[Written exercise]:
How many lines in the rows below contain the string "instrumentName"? Case counts, and the reply should be that number alone.
start Extracted material
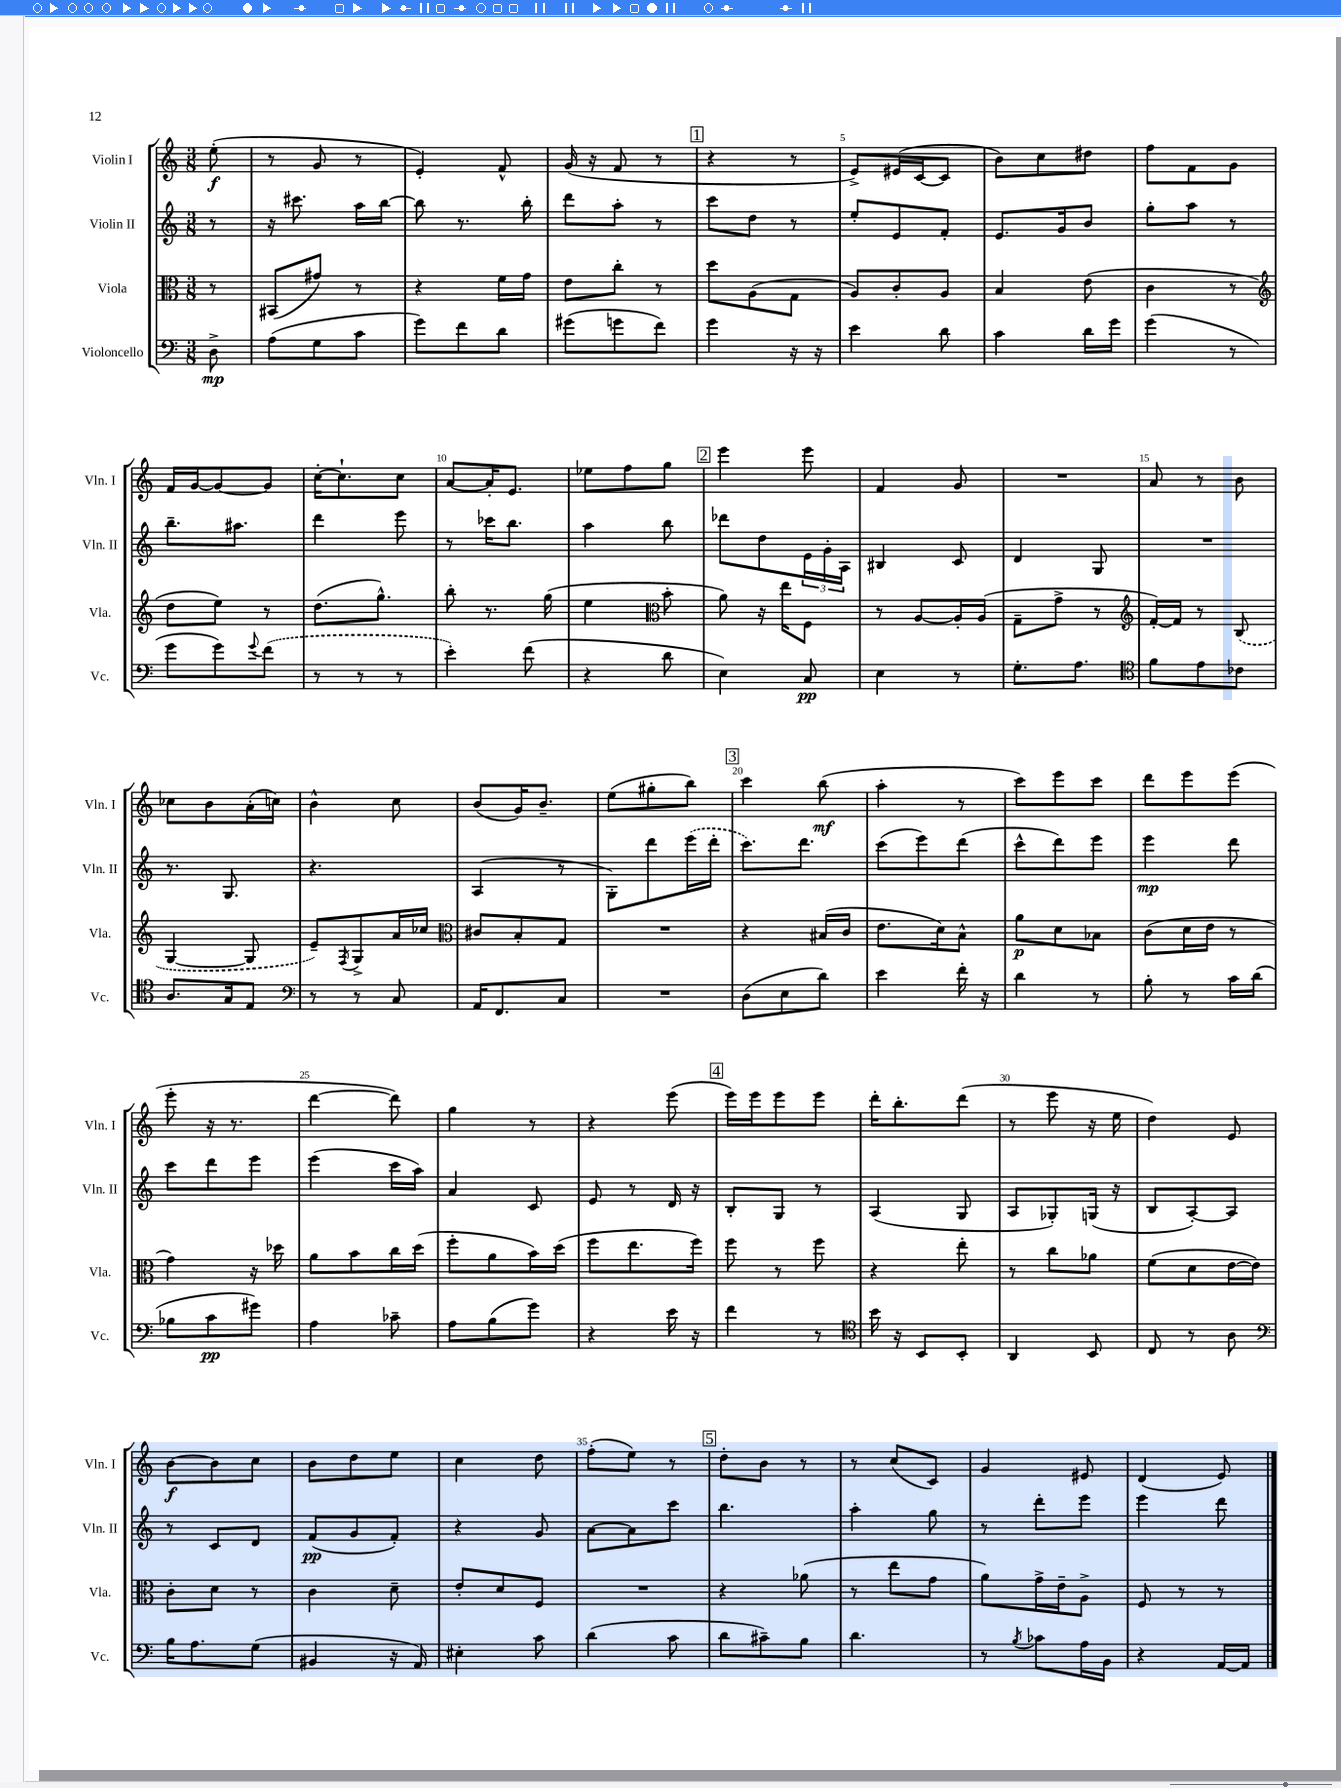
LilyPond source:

<<
\new StaffGroup <<
\new Staff = "s0" \with { instrumentName = "Violin I" shortInstrumentName = "Vln. I" } {
    \clef treble \key c \major \numericTimeSignature \time 3/8 \partial 8
    e''8-.\f( |
    r8 g'8 r8 |
    e'4-.) f'8-^ |
    g'16( r16 f'8 r8 |
    \mark \markup { \box "1" } r4 r8 |
    e'8->) eis'16( c'16~ c'8 |
    b'8) c''8 dis''8 |
    f''8 f'8 g'8 |
    f'16 g'16~ g'8~ g'8 |
    c''16~-. c''8.-! c''8 |
    a'8~ a'16-. e'8. |
    ees''8 f''8 g''8 |
    \mark \markup { \box "2" } e'''4 e'''8 |
    f'4 g'8 |
    R4. |
    a'8 r8 b'8 |
    ces''8 b'8 a'16-.( c''16) |
    b'4-^ c''8 |
    b'8( g'16) b'8.-- |
    e''8( gis''8-. b''8) |
    \mark \markup { \box "3" } c'''4 b''8\mf( |
    a''4-. r8 |
    c'''8) e'''8 c'''8 |
    d'''8 e'''8 e'''8( |
    e'''8-. r16 r8. |
    d'''4~ d'''8) |
    g''4 r8 |
    r4 e'''8( |
    \mark \markup { \box "4" } e'''16) e'''16 e'''8 e'''8 |
    d'''16-. b''8.-. d'''8( |
    r8 e'''8 r16 e''16 |
    d''4) e'8 |
    b'8~\f b'8 c''8 |
    b'8 d''8 e''8 |
    c''4 d''8 |
    f''8-.( e''8) r8 |
    \mark \markup { \box "5" } d''8-. b'8 r8 |
    r8 c''8( c'8) |
    g'4 eis'8 |
    d'4( e'8) \bar "|." |
}
\new Staff = "s1" \with { instrumentName = "Violin II" shortInstrumentName = "Vln. II" } {
    \clef treble \key c \major \numericTimeSignature \time 3/8 \partial 8
    r8 |
    r16 cis'''8. a''16 b''16~ |
    b''8 r8. b''16-. |
    d'''8 a''8-. r8 |
    \mark \markup { \box "1" } c'''8 d''8 r8 |
    e''8-. e'8 f'8-. |
    e'8. g'16 b'8 |
    g''8-. a''8 r8 |
    b''8.-- ais''8. |
    d'''4 e'''8 |
    r8 ces'''16 b''8. |
    a''4 b''8 |
    \mark \markup { \box "2" } des'''8 d''8 \tuplet 3/2 { e'16 g'16-. a16 } |
    bis4 c'8 |
    d'4 g8 |
    R4. |
    r8. g8. |
    r4. |
    a4( r8 |
    g8-.) d'''8 \once \slurDashed e'''16( d'''16-. |
    \mark \markup { \box "3" } c'''8.) d'''8. |
    c'''8( e'''8) d'''8( |
    c'''8-^ d'''8) e'''8 |
    e'''4\mp d'''8 |
    c'''8 d'''8 e'''8 |
    e'''4( c'''16 a''16) |
    a'4 c'8 |
    e'8 r8 d'16 r16 |
    \mark \markup { \box "4" } b8-. g8 r8 |
    a4( g8 |
    a8 ges8-.) g16( r16 |
    b8 a8~-.) a8 |
    r8 c'8 d'8 |
    f'8\pp( g'8 f'8-.) |
    r4 g'8 |
    a'8~ a'8 c'''8 |
    \mark \markup { \box "5" } b''4. |
    a''4-. g''8 |
    r8 d'''8-. e'''8 |
    e'''4 d'''8 \bar "|." |
}
\new Staff = "s2" \with { instrumentName = "Viola" shortInstrumentName = "Vla." } {
    \clef alto \key c \major \numericTimeSignature \time 3/8 \partial 8
    r8 |
    bis,8( gis'8) r8 |
    r4 f'16 g'16 |
    e'8 c''8-. r8 |
    \mark \markup { \box "1" } d''8 a8( g8 |
    a8) c'8-. a8 |
    b4 e'8( |
    c'4 r8 |
    \clef treble d''8 e''8) r8 |
    d''8.( g''8.-^) |
    b''8-. r8. g''16( |
    e''4 \clef alto b'8-. |
    \mark \markup { \box "2" } a'8) r16 e''16 f8 |
    r8 a8~ a16-. a16( |
    g8-- g'8-> r8 |
    \clef treble f'16~-.) f'16 r8 \once \slurDashed b8( |
    g4~ g8 |
    e'8--) \acciaccatura { f8 } g8-> a'16 ces''16 |
    \clef alto cis'8 b8-. g8 |
    R4. |
    \mark \markup { \box "3" } r4 bis16( c'16 |
    e'8. d'16) b8-^ |
    a'8\p d'8 bes8 |
    c'8( d'16 e'16 r8 |
    g'4) r16 des''16 |
    a'8 b'8 c''16 d''16( |
    f''8-. a'8 b'16) d''16( |
    f''8 e''8. f''16) |
    \mark \markup { \box "4" } f''8 r8 f''8 |
    r4 e''8-. |
    r8 c''8 aes'8 |
    f'8( d'8 e'16~ e'16) |
    c'8-. d'8 r8 |
    c'4 d'8-- |
    e'8-. d'8 f8 |
    R4. |
    \mark \markup { \box "5" } r4 aes'8( |
    r8 e''8 g'8 |
    a'8) g'16-> e'16-- a8-> |
    f8 r8 r8 \bar "|." |
}
\new Staff = "s3" \with { instrumentName = "Violoncello" shortInstrumentName = "Vc." } {
    \clef bass \key c \major \numericTimeSignature \time 3/8 \partial 8
    d8->\mp |
    a8( g8 c'8 |
    g'8) f'8 d'8 |
    gis'8( g'8 f'8) |
    \mark \markup { \box "1" } g'4 r16 r16 |
    e'4 d'8 |
    c'4 d'16 g'16 |
    g'4( r8 |
    g'8 g'8) \appoggiatura { g'8 } \once \slurDashed f'8( |
    r8 r8 r8 |
    e'4-.) f'8( |
    r4 d'8 |
    \mark \markup { \box "2" } e4) c8\pp |
    e4 r8 |
    g8.-. a8. |
    \clef tenor f'8 e'8 ces'8 |
    a8. g16 e8 |
    \clef bass r8 r8 c8 |
    a,16 f,8. c8 |
    R4. |
    \mark \markup { \box "3" } d8( e8 d'8) |
    e'4 f'16-. r16 |
    d'4 r8 |
    b8-. r8 c'16 d'16( |
    bes8 c'8\pp gis'8) |
    a4 ces'8-- |
    a8 b8( g'8) |
    r4 e'16 r16 |
    \mark \markup { \box "4" } f'4 r8 |
    \clef tenor b'16 r16 b,8 b,8-. |
    a,4 b,8 |
    c8 r8 a8 |
    \clef bass b16 a8. g8( |
    bis,4 r16 a,16) |
    eis4-. c'8 |
    d'4( c'8 |
    \mark \markup { \box "5" } d'8 cis'8--) b8 |
    d'4. |
    r8 \acciaccatura { b8 } ces'8 a16 b,16 |
    r4 a,16~ a,16 \bar "|." |
}
>>
>>
\layout { \context { \Score \override BarNumber.break-visibility = ##(#f #t #t) barNumberVisibility = #(every-nth-bar-number-visible 5) } }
end Extracted material
[Final result]:
4